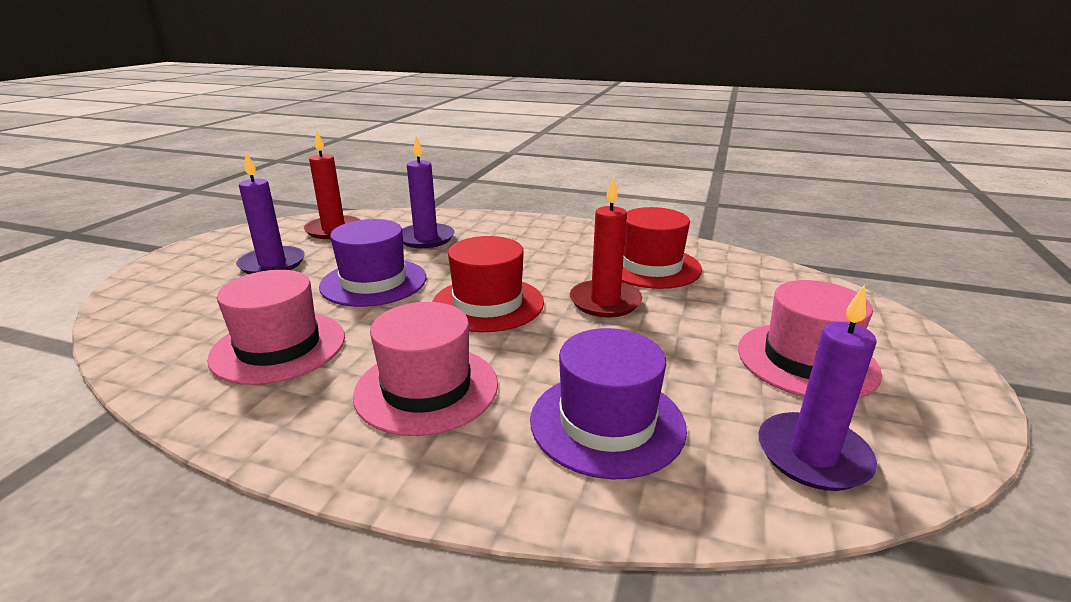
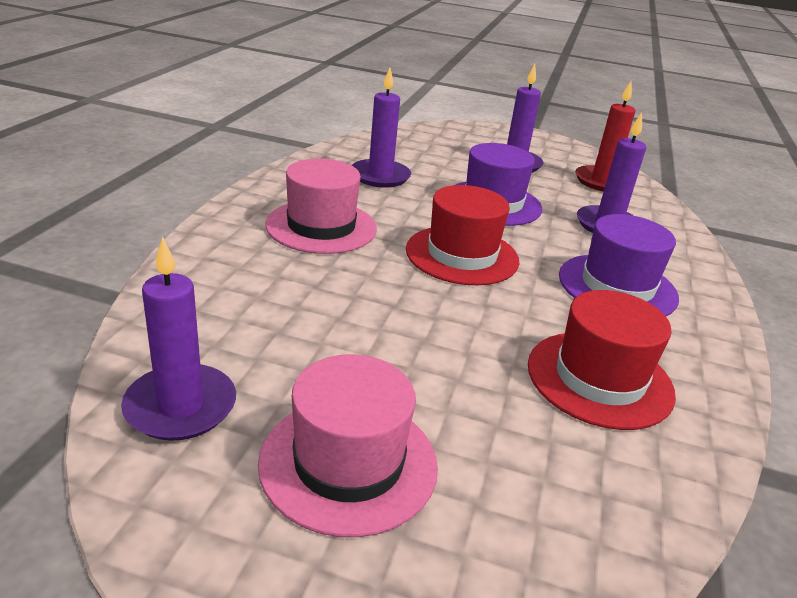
camera: 85 degrees right, 5 degrees up
(279, 347) = (380, 176): pink hat -> purple candle
(605, 302) = (481, 325): red candle -> none
(607, 423) = (261, 298): purple hat -> purple hat (617, 286)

§ **Task to complete**:
The data above needs to be retyped exactly, with the images left out.

§ **Response area**:
camera: 85 degrees right, 5 degrees up
(279, 347) = (380, 176): pink hat -> purple candle
(605, 302) = (481, 325): red candle -> none
(607, 423) = (261, 298): purple hat -> purple hat (617, 286)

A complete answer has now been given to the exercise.